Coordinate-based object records
********************
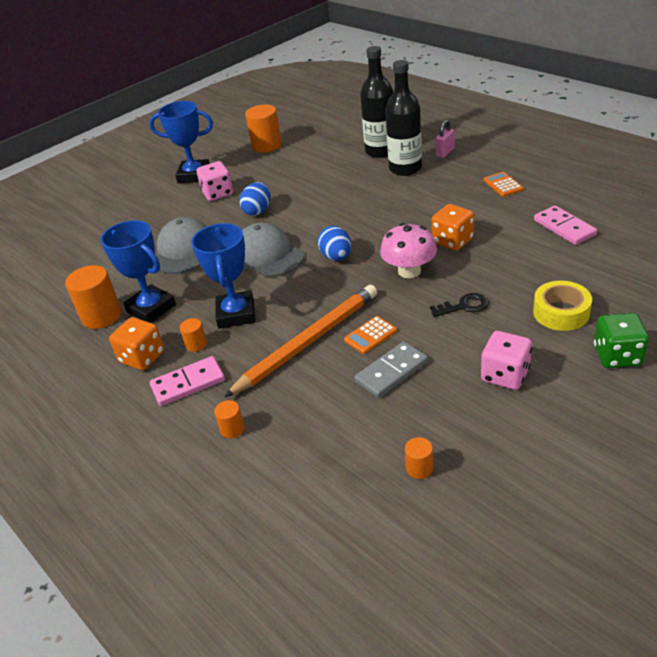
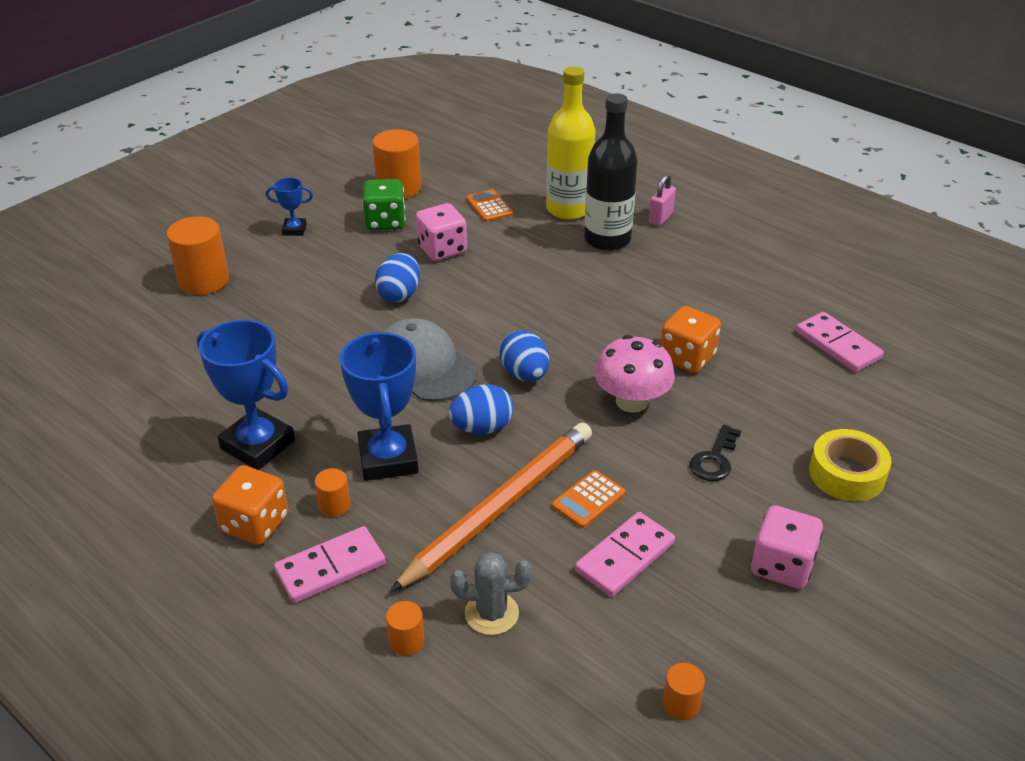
camera: 10 degrees left, 0 degrees up
(101, 316) = (182, 454): orange cylinder -> orange cylinder (204, 281)
(184, 250) = (295, 352): grey cap -> none
(194, 175) = (294, 230): blue trophy -> blue trophy, size x0.50
(217, 193) = (334, 262): pink dice -> pink dice (442, 249)
(293, 410) = (491, 613): none -> grey cactus
(302, 292) = (482, 428): none -> blue egg
(380, 151) = (568, 209): black bottle -> yellow bottle
(391, 372) = (625, 557): grey domino -> pink domino
(464, 306) = (714, 459): black key -> black key turned 135 degrees clockwise
(503, 185) = (747, 274): orange calculator -> orange calculator (489, 207)
(617, 356) = (927, 541): green dice -> green dice (385, 222)

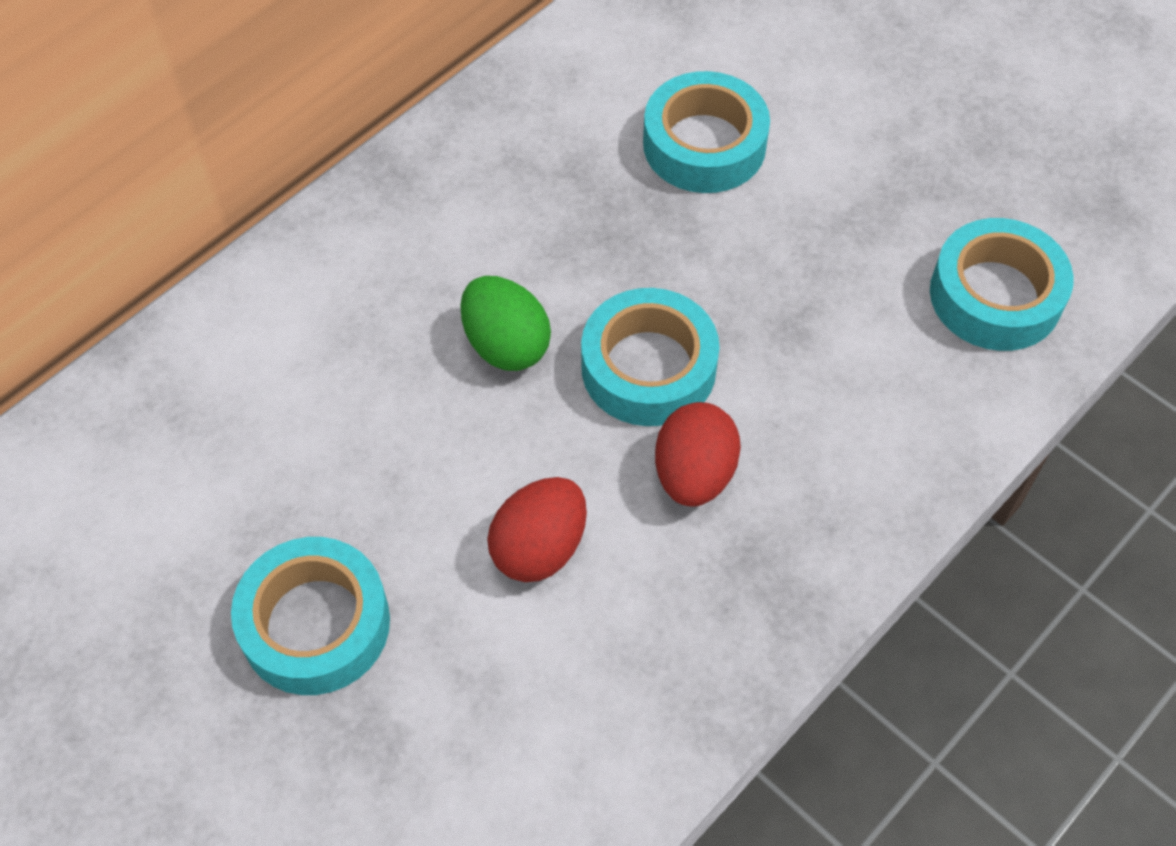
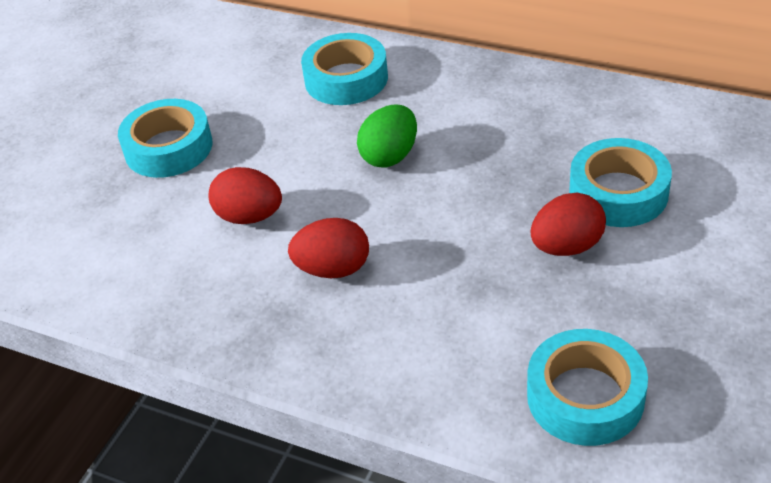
camera: 75 degrees right, 15 degrees down
(648, 367) = (407, 223): turquoise tape -> turquoise tape (346, 79)
(769, 225) = (567, 247): none -> red egg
********************
Exercise goal:
Restate, word for word, each line from the one with "(293, 410) = (491, 613): none -> grey cactus" to the end of the entries, both included, and keep every picture out.

Written reply:
(293, 410) = (491, 613): none -> grey cactus
(302, 292) = (482, 428): none -> blue egg
(380, 151) = (568, 209): black bottle -> yellow bottle
(391, 372) = (625, 557): grey domino -> pink domino
(464, 306) = (714, 459): black key -> black key turned 135 degrees clockwise
(503, 185) = (747, 274): orange calculator -> orange calculator (489, 207)
(617, 356) = (927, 541): green dice -> green dice (385, 222)

camera: 75 degrees right, 15 degrees down
(648, 367) = (407, 223): turquoise tape -> turquoise tape (346, 79)
(769, 225) = (567, 247): none -> red egg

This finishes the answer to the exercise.